Supplied material Block Start

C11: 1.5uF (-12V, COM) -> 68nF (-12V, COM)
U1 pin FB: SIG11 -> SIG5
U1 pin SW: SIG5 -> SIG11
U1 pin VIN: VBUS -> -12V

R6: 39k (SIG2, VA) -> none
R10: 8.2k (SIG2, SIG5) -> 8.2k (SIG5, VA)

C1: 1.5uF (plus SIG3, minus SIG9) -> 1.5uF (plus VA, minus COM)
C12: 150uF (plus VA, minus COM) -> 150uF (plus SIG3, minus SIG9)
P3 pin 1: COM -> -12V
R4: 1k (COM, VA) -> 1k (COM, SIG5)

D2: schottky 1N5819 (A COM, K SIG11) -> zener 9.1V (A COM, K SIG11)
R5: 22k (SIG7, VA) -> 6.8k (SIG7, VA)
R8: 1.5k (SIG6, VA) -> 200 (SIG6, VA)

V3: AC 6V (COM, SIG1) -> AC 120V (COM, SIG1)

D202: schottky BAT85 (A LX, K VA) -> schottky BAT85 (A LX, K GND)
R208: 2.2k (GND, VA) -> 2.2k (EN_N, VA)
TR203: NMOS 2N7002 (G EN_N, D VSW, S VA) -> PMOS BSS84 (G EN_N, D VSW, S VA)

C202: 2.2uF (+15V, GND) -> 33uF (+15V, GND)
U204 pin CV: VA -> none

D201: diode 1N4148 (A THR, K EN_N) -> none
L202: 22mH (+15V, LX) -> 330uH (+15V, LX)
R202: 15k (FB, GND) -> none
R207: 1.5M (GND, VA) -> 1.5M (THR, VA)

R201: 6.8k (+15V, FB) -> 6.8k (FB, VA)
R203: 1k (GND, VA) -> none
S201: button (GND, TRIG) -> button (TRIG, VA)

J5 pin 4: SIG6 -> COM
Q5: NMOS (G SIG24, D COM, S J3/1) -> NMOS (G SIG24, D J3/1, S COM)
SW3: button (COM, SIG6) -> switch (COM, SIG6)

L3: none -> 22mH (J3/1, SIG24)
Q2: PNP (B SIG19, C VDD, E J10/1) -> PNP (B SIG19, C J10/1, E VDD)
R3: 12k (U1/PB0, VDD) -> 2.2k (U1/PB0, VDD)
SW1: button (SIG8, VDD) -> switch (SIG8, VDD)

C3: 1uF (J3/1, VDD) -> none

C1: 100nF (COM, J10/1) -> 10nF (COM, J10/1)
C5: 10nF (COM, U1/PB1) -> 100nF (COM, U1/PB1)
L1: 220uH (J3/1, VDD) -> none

Supplied material Block End

What the task requires
Reproduce each entry precisely, so that nothing differs from the original.

Result of this exercise
C11: 1.5uF (-12V, COM) -> 68nF (-12V, COM)
U1 pin FB: SIG11 -> SIG5
U1 pin SW: SIG5 -> SIG11
U1 pin VIN: VBUS -> -12V

R6: 39k (SIG2, VA) -> none
R10: 8.2k (SIG2, SIG5) -> 8.2k (SIG5, VA)

C1: 1.5uF (plus SIG3, minus SIG9) -> 1.5uF (plus VA, minus COM)
C12: 150uF (plus VA, minus COM) -> 150uF (plus SIG3, minus SIG9)
P3 pin 1: COM -> -12V
R4: 1k (COM, VA) -> 1k (COM, SIG5)

D2: schottky 1N5819 (A COM, K SIG11) -> zener 9.1V (A COM, K SIG11)
R5: 22k (SIG7, VA) -> 6.8k (SIG7, VA)
R8: 1.5k (SIG6, VA) -> 200 (SIG6, VA)

V3: AC 6V (COM, SIG1) -> AC 120V (COM, SIG1)

D202: schottky BAT85 (A LX, K VA) -> schottky BAT85 (A LX, K GND)
R208: 2.2k (GND, VA) -> 2.2k (EN_N, VA)
TR203: NMOS 2N7002 (G EN_N, D VSW, S VA) -> PMOS BSS84 (G EN_N, D VSW, S VA)

C202: 2.2uF (+15V, GND) -> 33uF (+15V, GND)
U204 pin CV: VA -> none

D201: diode 1N4148 (A THR, K EN_N) -> none
L202: 22mH (+15V, LX) -> 330uH (+15V, LX)
R202: 15k (FB, GND) -> none
R207: 1.5M (GND, VA) -> 1.5M (THR, VA)

R201: 6.8k (+15V, FB) -> 6.8k (FB, VA)
R203: 1k (GND, VA) -> none
S201: button (GND, TRIG) -> button (TRIG, VA)

J5 pin 4: SIG6 -> COM
Q5: NMOS (G SIG24, D COM, S J3/1) -> NMOS (G SIG24, D J3/1, S COM)
SW3: button (COM, SIG6) -> switch (COM, SIG6)

L3: none -> 22mH (J3/1, SIG24)
Q2: PNP (B SIG19, C VDD, E J10/1) -> PNP (B SIG19, C J10/1, E VDD)
R3: 12k (U1/PB0, VDD) -> 2.2k (U1/PB0, VDD)
SW1: button (SIG8, VDD) -> switch (SIG8, VDD)

C3: 1uF (J3/1, VDD) -> none

C1: 100nF (COM, J10/1) -> 10nF (COM, J10/1)
C5: 10nF (COM, U1/PB1) -> 100nF (COM, U1/PB1)
L1: 220uH (J3/1, VDD) -> none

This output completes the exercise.